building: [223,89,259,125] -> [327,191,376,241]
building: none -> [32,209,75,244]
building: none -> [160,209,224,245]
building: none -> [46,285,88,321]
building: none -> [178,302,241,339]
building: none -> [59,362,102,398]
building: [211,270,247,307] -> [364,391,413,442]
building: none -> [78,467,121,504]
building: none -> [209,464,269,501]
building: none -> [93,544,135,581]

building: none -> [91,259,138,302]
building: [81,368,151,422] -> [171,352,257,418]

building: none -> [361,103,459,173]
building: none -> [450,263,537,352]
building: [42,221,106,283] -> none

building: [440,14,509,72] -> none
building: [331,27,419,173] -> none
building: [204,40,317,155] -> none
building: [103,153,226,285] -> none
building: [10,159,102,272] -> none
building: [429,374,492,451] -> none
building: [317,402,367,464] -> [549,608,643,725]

* * *

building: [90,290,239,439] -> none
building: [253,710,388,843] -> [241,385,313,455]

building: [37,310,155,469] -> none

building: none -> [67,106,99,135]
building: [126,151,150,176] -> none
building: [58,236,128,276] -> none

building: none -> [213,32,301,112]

--

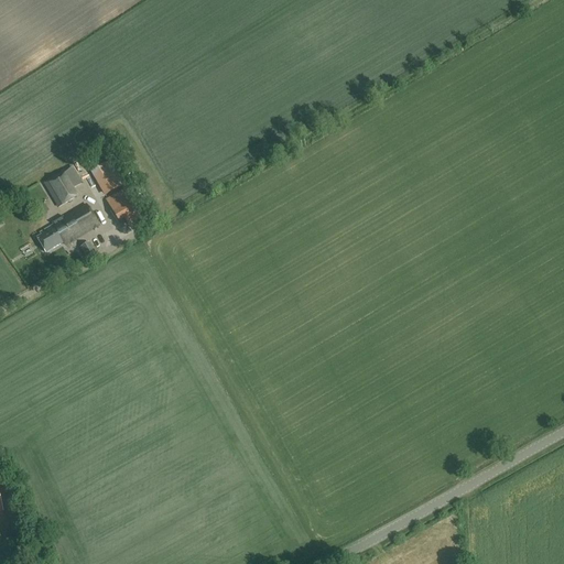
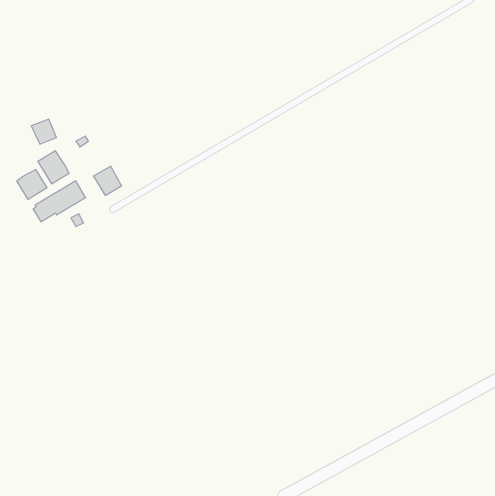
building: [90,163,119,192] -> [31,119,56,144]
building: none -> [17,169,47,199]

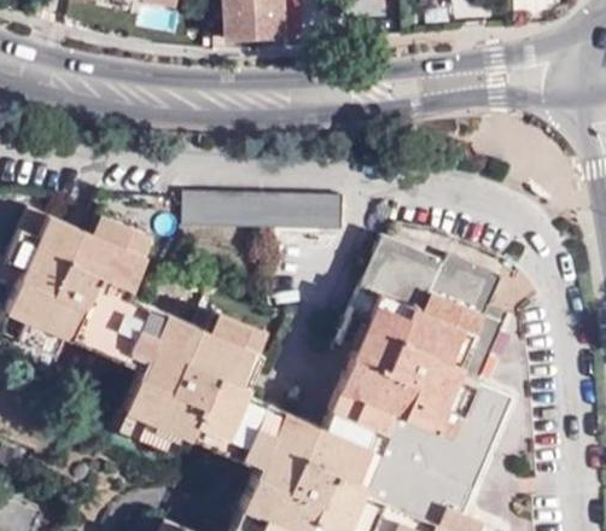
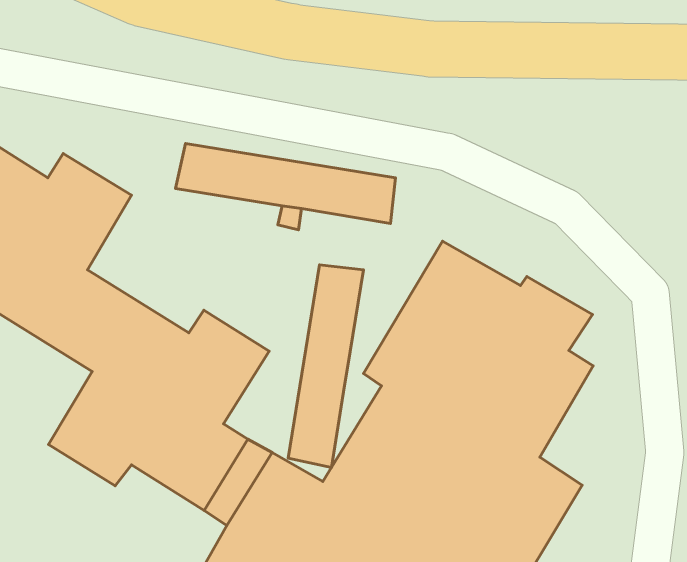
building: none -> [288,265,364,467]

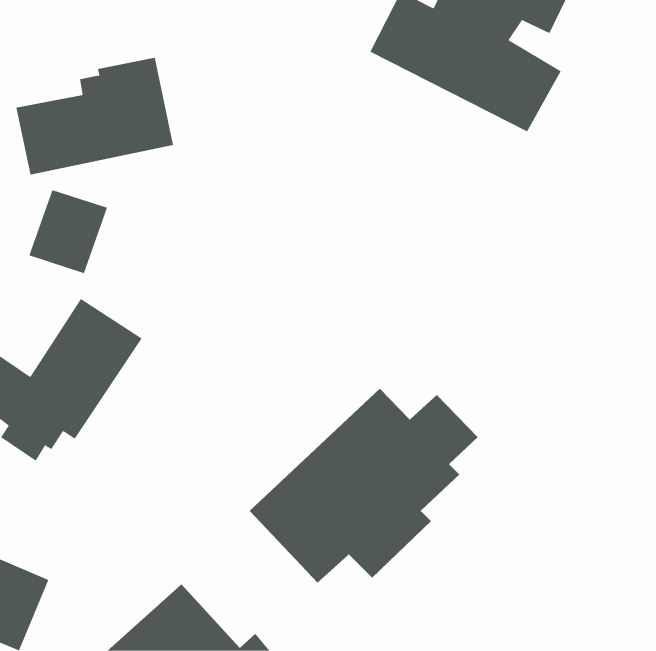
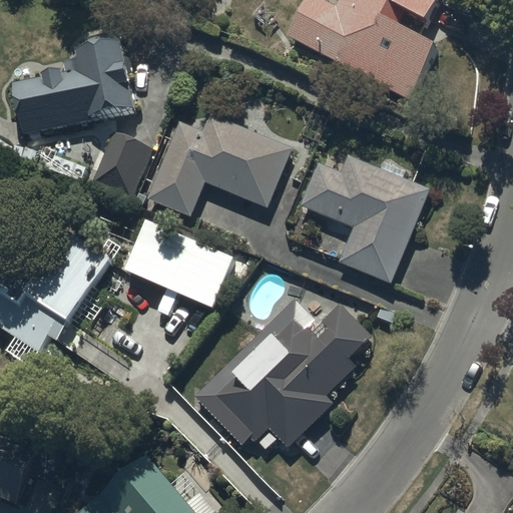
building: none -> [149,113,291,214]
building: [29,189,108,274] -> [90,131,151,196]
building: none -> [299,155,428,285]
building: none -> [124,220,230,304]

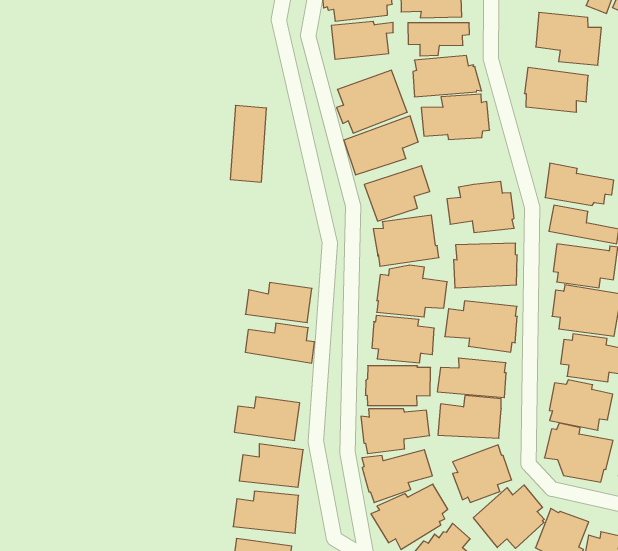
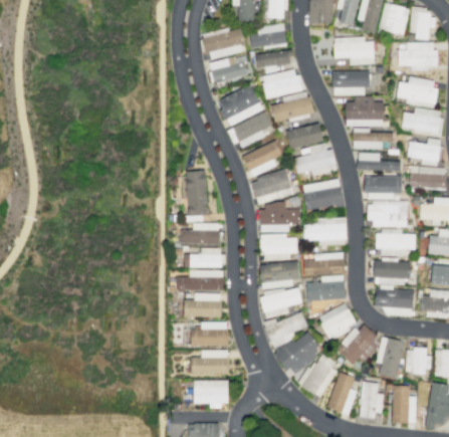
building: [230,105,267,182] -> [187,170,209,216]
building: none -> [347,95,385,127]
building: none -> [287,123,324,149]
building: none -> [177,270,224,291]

#### PROMPT:
For this exercise, output exactly the lines above from the line with "building: [58,236,128,276] -> none" to the line with "building: none -> [213,32,301,112]", counting both, and leave out the rest.

#### ANSWER FOR THIS EXERCISE:
building: [58,236,128,276] -> none

building: none -> [213,32,301,112]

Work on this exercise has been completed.